Task prompt:
Lines from the top of the entries through the line that has "none -> blue 2x2 brick [213,301,310,393]" must be duplicated exactly, and no others.

(Data extracted from a collection)
================================

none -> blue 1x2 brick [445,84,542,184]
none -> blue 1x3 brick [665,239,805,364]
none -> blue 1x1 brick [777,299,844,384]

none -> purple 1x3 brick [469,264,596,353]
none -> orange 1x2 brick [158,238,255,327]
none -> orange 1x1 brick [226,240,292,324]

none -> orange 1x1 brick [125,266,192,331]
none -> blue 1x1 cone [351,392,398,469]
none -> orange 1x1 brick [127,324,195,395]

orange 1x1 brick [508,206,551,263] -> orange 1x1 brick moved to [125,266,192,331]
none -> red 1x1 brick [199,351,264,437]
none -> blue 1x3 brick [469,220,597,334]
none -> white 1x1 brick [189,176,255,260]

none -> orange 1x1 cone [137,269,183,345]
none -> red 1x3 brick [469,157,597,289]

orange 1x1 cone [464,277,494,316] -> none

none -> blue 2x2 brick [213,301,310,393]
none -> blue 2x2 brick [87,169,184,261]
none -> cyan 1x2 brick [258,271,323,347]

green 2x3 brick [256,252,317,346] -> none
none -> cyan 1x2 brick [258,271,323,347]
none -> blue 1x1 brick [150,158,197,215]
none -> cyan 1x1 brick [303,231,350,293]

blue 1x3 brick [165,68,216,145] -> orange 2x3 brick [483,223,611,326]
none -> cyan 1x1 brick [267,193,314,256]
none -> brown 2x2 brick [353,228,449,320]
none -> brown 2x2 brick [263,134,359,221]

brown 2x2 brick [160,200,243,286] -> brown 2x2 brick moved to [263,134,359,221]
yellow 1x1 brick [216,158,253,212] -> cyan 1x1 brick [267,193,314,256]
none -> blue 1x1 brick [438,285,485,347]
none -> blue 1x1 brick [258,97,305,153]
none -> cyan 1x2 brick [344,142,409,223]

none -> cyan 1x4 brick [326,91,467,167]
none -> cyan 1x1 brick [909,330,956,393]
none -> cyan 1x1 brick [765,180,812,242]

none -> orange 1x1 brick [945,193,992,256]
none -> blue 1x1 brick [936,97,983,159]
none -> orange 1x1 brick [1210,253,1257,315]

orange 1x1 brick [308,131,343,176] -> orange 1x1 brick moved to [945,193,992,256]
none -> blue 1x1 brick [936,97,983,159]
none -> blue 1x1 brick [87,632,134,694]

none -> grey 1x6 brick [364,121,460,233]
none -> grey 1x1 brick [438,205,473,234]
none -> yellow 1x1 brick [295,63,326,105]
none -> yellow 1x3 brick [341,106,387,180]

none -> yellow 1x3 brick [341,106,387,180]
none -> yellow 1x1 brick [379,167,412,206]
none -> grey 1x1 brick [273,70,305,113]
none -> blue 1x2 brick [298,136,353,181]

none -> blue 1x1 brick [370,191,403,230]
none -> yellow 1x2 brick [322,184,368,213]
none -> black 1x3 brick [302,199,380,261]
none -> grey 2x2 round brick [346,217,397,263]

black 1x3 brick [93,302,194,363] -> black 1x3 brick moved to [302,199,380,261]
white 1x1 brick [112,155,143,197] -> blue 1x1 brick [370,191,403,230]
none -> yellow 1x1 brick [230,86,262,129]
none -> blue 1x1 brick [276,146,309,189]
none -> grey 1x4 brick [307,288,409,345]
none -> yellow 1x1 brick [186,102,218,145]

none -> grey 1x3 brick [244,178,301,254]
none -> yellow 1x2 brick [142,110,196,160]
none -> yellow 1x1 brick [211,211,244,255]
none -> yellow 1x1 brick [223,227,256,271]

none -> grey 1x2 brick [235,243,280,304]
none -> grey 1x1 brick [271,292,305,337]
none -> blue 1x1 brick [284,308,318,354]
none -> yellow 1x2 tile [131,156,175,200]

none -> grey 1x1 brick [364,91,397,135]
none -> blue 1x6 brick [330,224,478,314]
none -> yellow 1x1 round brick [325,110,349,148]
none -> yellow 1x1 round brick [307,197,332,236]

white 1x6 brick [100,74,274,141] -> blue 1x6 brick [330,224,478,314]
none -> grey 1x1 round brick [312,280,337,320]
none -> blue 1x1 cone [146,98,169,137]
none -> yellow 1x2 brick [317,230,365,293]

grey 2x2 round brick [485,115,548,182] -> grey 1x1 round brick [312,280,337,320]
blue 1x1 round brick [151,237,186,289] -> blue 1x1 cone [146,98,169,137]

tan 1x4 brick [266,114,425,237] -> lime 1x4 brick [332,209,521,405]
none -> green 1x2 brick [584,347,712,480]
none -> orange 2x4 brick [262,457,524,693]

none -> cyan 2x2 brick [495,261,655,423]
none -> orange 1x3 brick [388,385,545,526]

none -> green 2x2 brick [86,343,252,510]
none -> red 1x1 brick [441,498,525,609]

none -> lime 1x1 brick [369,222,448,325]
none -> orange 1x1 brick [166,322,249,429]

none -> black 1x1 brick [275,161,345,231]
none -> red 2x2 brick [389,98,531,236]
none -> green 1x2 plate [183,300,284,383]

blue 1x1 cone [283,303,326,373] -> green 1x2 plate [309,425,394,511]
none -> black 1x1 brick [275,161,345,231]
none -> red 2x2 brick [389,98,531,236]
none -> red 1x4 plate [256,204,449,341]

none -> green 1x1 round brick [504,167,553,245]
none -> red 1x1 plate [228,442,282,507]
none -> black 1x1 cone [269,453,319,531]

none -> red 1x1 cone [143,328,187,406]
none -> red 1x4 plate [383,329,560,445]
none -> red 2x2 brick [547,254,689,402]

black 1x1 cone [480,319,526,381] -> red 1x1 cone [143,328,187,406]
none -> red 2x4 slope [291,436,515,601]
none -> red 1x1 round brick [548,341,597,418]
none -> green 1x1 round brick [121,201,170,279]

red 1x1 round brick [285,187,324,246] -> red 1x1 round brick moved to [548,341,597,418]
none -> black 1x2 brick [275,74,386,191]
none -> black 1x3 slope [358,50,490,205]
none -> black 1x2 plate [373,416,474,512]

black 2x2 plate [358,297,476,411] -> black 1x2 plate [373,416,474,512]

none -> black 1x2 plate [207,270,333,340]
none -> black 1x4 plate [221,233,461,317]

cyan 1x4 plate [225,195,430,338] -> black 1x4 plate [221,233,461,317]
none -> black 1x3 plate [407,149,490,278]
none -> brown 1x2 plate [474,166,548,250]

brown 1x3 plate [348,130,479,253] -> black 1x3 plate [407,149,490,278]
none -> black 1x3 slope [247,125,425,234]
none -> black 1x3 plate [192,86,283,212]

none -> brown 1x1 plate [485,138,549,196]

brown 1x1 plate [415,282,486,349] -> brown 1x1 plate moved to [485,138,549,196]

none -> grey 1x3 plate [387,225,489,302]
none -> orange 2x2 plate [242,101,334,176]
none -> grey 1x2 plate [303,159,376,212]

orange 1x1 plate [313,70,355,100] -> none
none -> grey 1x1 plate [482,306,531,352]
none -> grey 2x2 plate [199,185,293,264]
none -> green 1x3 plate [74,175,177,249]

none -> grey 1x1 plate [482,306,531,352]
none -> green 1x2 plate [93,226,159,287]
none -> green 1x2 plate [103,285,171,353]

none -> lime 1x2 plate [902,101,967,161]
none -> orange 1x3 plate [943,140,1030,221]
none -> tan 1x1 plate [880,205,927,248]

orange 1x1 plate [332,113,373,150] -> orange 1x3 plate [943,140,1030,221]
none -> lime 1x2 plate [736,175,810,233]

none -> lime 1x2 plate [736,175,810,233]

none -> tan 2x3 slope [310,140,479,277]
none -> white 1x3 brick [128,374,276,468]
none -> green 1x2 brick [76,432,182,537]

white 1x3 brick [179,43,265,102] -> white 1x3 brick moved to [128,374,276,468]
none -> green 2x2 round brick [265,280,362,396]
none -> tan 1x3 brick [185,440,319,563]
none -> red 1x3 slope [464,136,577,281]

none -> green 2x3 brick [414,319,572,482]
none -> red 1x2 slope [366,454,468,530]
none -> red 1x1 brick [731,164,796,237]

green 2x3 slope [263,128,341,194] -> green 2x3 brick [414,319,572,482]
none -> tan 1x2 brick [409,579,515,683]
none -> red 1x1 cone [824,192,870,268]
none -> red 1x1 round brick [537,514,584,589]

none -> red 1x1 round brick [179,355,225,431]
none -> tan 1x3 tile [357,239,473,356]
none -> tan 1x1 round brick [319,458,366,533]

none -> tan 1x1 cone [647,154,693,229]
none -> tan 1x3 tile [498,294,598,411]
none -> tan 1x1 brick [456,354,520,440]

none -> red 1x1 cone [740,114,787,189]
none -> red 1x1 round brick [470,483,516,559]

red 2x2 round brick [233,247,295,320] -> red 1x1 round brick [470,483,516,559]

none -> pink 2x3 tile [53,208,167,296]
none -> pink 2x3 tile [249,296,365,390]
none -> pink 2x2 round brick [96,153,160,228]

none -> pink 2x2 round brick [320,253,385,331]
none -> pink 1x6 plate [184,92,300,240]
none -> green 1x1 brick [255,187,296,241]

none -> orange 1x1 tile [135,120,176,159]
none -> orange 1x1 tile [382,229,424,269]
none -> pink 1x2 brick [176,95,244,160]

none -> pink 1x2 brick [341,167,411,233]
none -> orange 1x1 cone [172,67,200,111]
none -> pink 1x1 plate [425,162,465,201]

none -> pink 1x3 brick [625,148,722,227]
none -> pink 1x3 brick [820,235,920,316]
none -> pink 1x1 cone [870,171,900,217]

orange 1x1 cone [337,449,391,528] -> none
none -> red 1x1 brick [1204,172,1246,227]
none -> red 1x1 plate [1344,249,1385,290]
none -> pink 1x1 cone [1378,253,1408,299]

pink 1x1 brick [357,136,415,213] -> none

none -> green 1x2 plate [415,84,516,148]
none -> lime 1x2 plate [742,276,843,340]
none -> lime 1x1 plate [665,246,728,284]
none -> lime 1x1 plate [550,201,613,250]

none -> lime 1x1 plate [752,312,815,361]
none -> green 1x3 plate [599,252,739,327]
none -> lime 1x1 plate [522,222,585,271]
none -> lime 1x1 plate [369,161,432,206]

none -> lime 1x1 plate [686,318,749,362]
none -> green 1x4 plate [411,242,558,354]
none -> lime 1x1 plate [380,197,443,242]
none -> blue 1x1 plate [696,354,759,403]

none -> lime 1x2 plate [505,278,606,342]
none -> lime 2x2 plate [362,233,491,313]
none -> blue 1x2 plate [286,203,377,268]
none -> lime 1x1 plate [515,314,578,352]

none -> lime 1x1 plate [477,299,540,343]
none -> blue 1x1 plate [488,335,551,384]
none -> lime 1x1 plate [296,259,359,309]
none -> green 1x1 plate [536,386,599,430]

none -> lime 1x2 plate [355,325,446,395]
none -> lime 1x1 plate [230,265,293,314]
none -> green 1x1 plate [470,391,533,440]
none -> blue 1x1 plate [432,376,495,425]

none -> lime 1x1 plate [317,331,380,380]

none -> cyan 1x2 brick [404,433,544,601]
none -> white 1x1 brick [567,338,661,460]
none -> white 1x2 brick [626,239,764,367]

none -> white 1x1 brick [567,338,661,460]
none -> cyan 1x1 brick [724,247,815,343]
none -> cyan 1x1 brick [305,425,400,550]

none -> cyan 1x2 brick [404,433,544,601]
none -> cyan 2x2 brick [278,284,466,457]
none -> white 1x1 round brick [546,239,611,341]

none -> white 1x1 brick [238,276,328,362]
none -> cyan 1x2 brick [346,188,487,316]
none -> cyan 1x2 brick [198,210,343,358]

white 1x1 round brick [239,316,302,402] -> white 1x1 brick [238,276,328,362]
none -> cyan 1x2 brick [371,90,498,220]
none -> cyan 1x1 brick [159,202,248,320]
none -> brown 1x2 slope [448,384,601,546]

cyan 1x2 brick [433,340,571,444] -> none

================================

Answer for the task:
none -> blue 1x2 brick [445,84,542,184]
none -> blue 1x3 brick [665,239,805,364]
none -> blue 1x1 brick [777,299,844,384]

none -> purple 1x3 brick [469,264,596,353]
none -> orange 1x2 brick [158,238,255,327]
none -> orange 1x1 brick [226,240,292,324]

none -> orange 1x1 brick [125,266,192,331]
none -> blue 1x1 cone [351,392,398,469]
none -> orange 1x1 brick [127,324,195,395]

orange 1x1 brick [508,206,551,263] -> orange 1x1 brick moved to [125,266,192,331]
none -> red 1x1 brick [199,351,264,437]
none -> blue 1x3 brick [469,220,597,334]
none -> white 1x1 brick [189,176,255,260]

none -> orange 1x1 cone [137,269,183,345]
none -> red 1x3 brick [469,157,597,289]

orange 1x1 cone [464,277,494,316] -> none

none -> blue 2x2 brick [213,301,310,393]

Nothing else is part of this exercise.